### ASSIGNMENT
In the records below, the line with "none -> grey brick D7 level 1" opens the range and the line with "none -> pink brick I2:I5 level 1" closes it; print that range exactly and nothing else.

DATA EXCERPTS section start

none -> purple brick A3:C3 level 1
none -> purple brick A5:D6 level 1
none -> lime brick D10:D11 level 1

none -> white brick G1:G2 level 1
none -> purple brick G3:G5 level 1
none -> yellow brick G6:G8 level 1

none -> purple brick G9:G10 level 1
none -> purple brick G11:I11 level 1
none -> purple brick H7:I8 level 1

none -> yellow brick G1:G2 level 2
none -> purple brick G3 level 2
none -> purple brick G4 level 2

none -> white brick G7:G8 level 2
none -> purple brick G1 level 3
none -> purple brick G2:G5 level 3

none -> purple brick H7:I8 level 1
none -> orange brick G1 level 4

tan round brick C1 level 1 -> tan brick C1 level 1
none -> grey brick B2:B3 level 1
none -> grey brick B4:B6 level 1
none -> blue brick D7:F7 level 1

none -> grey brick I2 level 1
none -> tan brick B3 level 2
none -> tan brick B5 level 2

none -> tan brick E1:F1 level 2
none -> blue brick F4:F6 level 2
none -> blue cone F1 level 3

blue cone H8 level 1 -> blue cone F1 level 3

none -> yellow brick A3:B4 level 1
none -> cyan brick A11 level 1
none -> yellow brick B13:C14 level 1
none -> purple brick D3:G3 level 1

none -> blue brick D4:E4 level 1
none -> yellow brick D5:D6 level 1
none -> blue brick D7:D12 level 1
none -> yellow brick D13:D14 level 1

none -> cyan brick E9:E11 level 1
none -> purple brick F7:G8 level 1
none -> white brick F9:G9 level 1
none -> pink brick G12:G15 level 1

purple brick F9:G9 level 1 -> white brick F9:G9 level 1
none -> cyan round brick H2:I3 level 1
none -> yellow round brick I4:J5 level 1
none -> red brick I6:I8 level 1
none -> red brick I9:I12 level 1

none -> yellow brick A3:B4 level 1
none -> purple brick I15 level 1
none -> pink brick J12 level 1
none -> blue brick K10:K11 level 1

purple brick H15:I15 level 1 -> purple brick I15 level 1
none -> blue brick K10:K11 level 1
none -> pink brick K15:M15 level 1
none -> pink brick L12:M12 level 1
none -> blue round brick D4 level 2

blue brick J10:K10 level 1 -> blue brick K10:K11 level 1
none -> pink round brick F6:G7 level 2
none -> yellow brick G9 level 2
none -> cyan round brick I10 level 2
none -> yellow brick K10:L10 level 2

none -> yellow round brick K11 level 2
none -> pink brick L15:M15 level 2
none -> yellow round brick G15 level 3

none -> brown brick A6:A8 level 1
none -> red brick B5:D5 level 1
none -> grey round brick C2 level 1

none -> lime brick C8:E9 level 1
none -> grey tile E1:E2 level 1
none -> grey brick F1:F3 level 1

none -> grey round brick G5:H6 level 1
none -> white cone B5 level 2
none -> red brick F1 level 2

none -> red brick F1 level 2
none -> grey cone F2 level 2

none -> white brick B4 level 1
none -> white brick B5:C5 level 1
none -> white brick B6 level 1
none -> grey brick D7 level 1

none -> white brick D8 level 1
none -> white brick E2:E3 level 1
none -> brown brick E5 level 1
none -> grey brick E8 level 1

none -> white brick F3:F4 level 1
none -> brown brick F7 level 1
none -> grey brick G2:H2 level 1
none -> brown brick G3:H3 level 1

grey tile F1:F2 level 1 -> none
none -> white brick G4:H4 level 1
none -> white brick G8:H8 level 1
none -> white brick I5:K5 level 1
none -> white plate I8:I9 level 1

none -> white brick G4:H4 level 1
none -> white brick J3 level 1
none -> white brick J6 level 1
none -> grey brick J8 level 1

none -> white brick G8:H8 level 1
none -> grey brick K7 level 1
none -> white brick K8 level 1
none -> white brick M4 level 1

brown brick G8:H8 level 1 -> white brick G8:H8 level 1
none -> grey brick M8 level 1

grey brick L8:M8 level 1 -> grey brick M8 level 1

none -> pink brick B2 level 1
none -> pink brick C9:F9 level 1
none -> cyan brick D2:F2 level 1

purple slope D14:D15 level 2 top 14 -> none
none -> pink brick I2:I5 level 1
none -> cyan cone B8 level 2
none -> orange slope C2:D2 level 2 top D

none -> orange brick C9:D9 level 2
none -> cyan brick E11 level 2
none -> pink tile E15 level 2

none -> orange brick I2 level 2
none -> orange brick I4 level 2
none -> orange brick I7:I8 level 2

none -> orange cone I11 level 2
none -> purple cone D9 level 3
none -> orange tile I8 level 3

DATA EXCERPTS section end

### SOLUTION TO THE PROBLEM
none -> grey brick D7 level 1

none -> white brick D8 level 1
none -> white brick E2:E3 level 1
none -> brown brick E5 level 1
none -> grey brick E8 level 1

none -> white brick F3:F4 level 1
none -> brown brick F7 level 1
none -> grey brick G2:H2 level 1
none -> brown brick G3:H3 level 1

grey tile F1:F2 level 1 -> none
none -> white brick G4:H4 level 1
none -> white brick G8:H8 level 1
none -> white brick I5:K5 level 1
none -> white plate I8:I9 level 1

none -> white brick G4:H4 level 1
none -> white brick J3 level 1
none -> white brick J6 level 1
none -> grey brick J8 level 1

none -> white brick G8:H8 level 1
none -> grey brick K7 level 1
none -> white brick K8 level 1
none -> white brick M4 level 1

brown brick G8:H8 level 1 -> white brick G8:H8 level 1
none -> grey brick M8 level 1

grey brick L8:M8 level 1 -> grey brick M8 level 1

none -> pink brick B2 level 1
none -> pink brick C9:F9 level 1
none -> cyan brick D2:F2 level 1

purple slope D14:D15 level 2 top 14 -> none
none -> pink brick I2:I5 level 1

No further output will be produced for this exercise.